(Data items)
•••

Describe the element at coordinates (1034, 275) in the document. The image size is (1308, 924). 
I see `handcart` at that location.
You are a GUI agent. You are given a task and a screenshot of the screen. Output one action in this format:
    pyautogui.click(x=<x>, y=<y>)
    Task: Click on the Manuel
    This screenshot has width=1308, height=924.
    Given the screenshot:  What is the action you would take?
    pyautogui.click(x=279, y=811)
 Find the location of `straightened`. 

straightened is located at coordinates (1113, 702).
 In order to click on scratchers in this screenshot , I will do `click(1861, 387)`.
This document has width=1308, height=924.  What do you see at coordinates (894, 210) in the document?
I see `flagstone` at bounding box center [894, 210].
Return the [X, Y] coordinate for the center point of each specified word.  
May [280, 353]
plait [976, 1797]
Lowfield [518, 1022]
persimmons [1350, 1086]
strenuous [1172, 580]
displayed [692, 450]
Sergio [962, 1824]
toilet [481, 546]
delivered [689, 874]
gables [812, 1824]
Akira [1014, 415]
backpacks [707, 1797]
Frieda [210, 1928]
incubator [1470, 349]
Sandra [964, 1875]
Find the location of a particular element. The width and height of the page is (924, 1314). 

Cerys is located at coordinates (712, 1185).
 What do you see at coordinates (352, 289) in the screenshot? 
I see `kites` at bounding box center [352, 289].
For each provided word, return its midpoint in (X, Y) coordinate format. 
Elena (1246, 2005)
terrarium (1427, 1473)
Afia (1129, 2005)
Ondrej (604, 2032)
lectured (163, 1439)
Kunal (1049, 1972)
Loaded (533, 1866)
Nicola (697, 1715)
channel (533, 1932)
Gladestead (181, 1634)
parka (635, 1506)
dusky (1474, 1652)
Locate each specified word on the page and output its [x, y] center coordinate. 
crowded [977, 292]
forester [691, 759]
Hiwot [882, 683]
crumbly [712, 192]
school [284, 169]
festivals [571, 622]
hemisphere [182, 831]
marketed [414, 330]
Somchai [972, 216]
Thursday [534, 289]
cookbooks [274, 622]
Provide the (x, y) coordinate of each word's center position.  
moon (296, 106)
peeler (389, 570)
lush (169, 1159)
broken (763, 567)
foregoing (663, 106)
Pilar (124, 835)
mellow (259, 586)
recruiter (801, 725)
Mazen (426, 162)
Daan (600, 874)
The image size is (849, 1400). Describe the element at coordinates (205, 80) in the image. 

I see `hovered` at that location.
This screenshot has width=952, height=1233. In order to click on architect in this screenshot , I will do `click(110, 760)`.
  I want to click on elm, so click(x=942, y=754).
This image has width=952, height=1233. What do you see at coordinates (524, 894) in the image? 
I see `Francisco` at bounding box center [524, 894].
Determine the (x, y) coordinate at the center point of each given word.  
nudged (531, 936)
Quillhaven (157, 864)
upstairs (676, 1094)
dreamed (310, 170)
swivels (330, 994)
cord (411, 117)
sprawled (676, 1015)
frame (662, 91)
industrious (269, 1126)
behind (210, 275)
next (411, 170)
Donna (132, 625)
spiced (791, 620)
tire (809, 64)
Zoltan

•••

▸ WHAT YOU ARE ASKED TO DO: Put every line of the records above into a Markdown table with two columns, No. and Line. Number the rows and skip blank lines.

▸ OUTPUT BELOW:
| No. | Line |
|---|---|
| 1 | Describe the element at coordinates (1034, 275) in the document. The image size is (1308, 924).  |
| 2 | I see `handcart` at that location. |
| 3 | You are a GUI agent. You are given a task and a screenshot of the screen. Output one action in this format: |
| 4 |     pyautogui.click(x=<x>, y=<y>) |
| 5 |     Task: Click on the Manuel |
| 6 |     This screenshot has width=1308, height=924. |
| 7 |     Given the screenshot:  What is the action you would take? |
| 8 |     pyautogui.click(x=279, y=811) |
| 9 |  Find the location of `straightened`.  |
| 10 | straightened is located at coordinates (1113, 702). |
| 11 |  In order to click on scratchers in this screenshot , I will do `click(1861, 387)`. |
| 12 | This document has width=1308, height=924.  What do you see at coordinates (894, 210) in the document? |
| 13 | I see `flagstone` at bounding box center [894, 210]. |
| 14 | Return the [X, Y] coordinate for the center point of each specified word.   |
| 15 | May [280, 353] |
| 16 | plait [976, 1797] |
| 17 | Lowfield [518, 1022] |
| 18 | persimmons [1350, 1086] |
| 19 | strenuous [1172, 580] |
| 20 | displayed [692, 450] |
| 21 | Sergio [962, 1824] |
| 22 | toilet [481, 546] |
| 23 | delivered [689, 874] |
| 24 | gables [812, 1824] |
| 25 | Akira [1014, 415] |
| 26 | backpacks [707, 1797] |
| 27 | Frieda [210, 1928] |
| 28 | incubator [1470, 349] |
| 29 | Sandra [964, 1875] |
| 30 | Find the location of a particular element. The width and height of the page is (924, 1314).  |
| 31 | Cerys is located at coordinates (712, 1185). |
| 32 |  What do you see at coordinates (352, 289) in the screenshot?  |
| 33 | I see `kites` at bounding box center [352, 289]. |
| 34 | For each provided word, return its midpoint in (X, Y) coordinate format.  |
| 35 | Elena (1246, 2005) |
| 36 | terrarium (1427, 1473) |
| 37 | Afia (1129, 2005) |
| 38 | Ondrej (604, 2032) |
| 39 | lectured (163, 1439) |
| 40 | Kunal (1049, 1972) |
| 41 | Loaded (533, 1866) |
| 42 | Nicola (697, 1715) |
| 43 | channel (533, 1932) |
| 44 | Gladestead (181, 1634) |
| 45 | parka (635, 1506) |
| 46 | dusky (1474, 1652) |
| 47 | Locate each specified word on the page and output its [x, y] center coordinate.  |
| 48 | crowded [977, 292] |
| 49 | forester [691, 759] |
| 50 | Hiwot [882, 683] |
| 51 | crumbly [712, 192] |
| 52 | school [284, 169] |
| 53 | festivals [571, 622] |
| 54 | hemisphere [182, 831] |
| 55 | marketed [414, 330] |
| 56 | Somchai [972, 216] |
| 57 | Thursday [534, 289] |
| 58 | cookbooks [274, 622] |
| 59 | Provide the (x, y) coordinate of each word's center position.   |
| 60 | moon (296, 106) |
| 61 | peeler (389, 570) |
| 62 | lush (169, 1159) |
| 63 | broken (763, 567) |
| 64 | foregoing (663, 106) |
| 65 | Pilar (124, 835) |
| 66 | mellow (259, 586) |
| 67 | recruiter (801, 725) |
| 68 | Mazen (426, 162) |
| 69 | Daan (600, 874) |
| 70 | The image size is (849, 1400). Describe the element at coordinates (205, 80) in the image.  |
| 71 | I see `hovered` at that location. |
| 72 | This screenshot has width=952, height=1233. In order to click on architect in this screenshot , I will do `click(110, 760)`. |
| 73 |   I want to click on elm, so click(x=942, y=754). |
| 74 | This image has width=952, height=1233. What do you see at coordinates (524, 894) in the image?  |
| 75 | I see `Francisco` at bounding box center [524, 894]. |
| 76 | Determine the (x, y) coordinate at the center point of each given word.   |
| 77 | nudged (531, 936) |
| 78 | Quillhaven (157, 864) |
| 79 | upstairs (676, 1094) |
| 80 | dreamed (310, 170) |
| 81 | swivels (330, 994) |
| 82 | cord (411, 117) |
| 83 | sprawled (676, 1015) |
| 84 | frame (662, 91) |
| 85 | industrious (269, 1126) |
| 86 | behind (210, 275) |
| 87 | next (411, 170) |
| 88 | Donna (132, 625) |
| 89 | spiced (791, 620) |
| 90 | tire (809, 64) |
| 91 | Zoltan |